● **TASK DESCRIPTION**: Scan the entries below for the word "green" and copy every line where it turns up.

LISTED ENTRIES: Begin

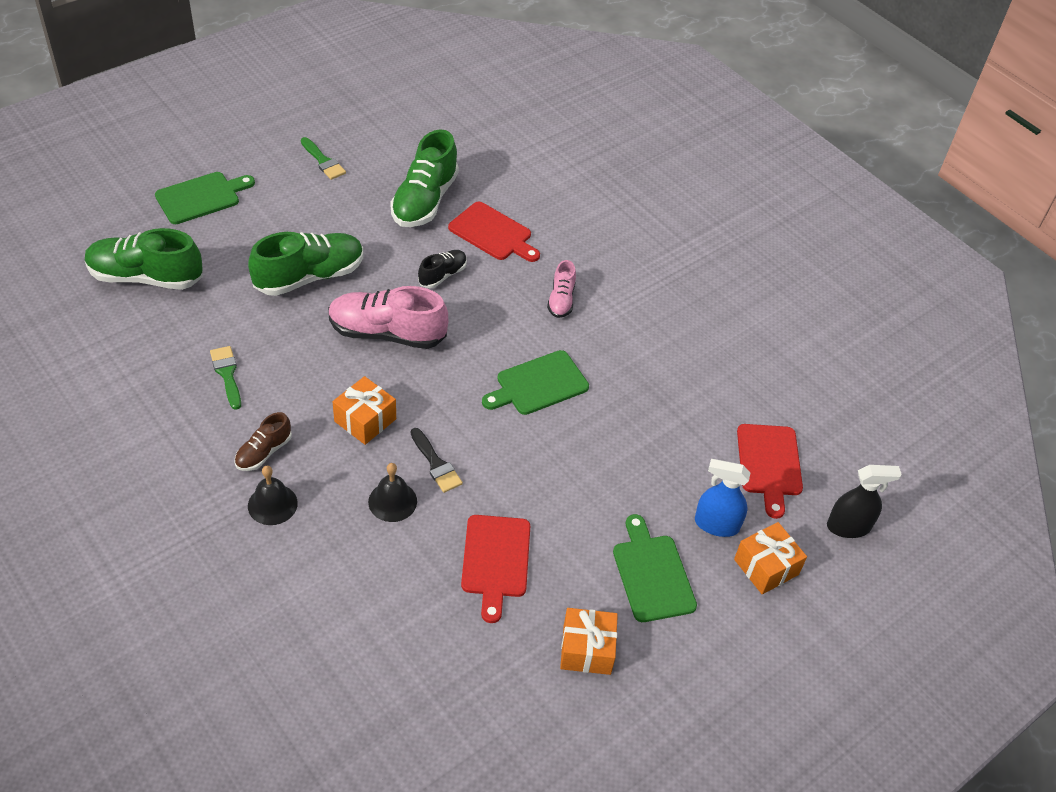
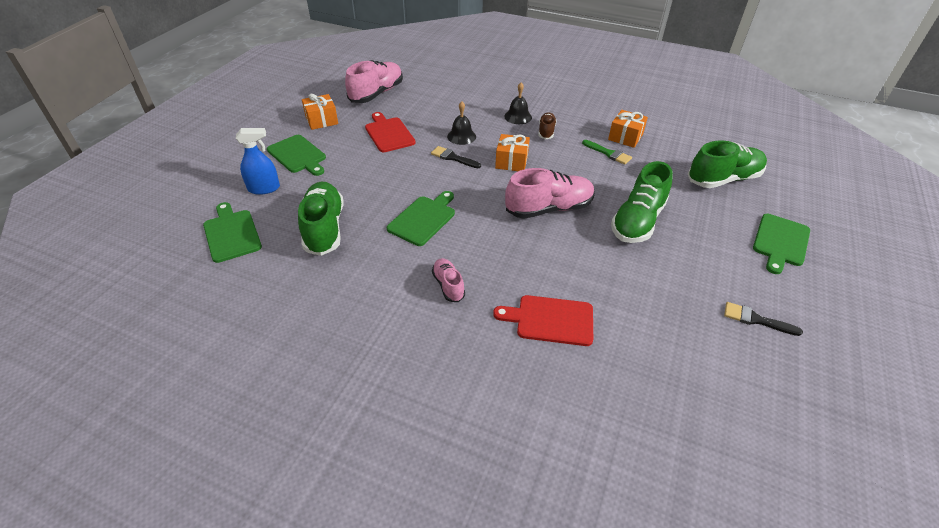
camera: 155 degrees right, 5 degrees down
green brush [301,137,346,180] -> black brush [724,302,803,336]
green shoe [390,129,459,227] -> green shoe moved to [298,182,343,256]
black shoe [418,250,467,288] -> none
orange gift [734,522,807,594] -> orange gift moved to [608,110,648,148]
red cutting board [737,424,803,519] -> green cutting board [203,202,262,263]
black spray bottle [827,465,902,538] -> none
none -> pink shoe [345,60,403,103]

LISTED ENTRIES: End

● **RESULT OF THIS TASK**:
green brush [301,137,346,180] -> black brush [724,302,803,336]
green shoe [390,129,459,227] -> green shoe moved to [298,182,343,256]
red cutting board [737,424,803,519] -> green cutting board [203,202,262,263]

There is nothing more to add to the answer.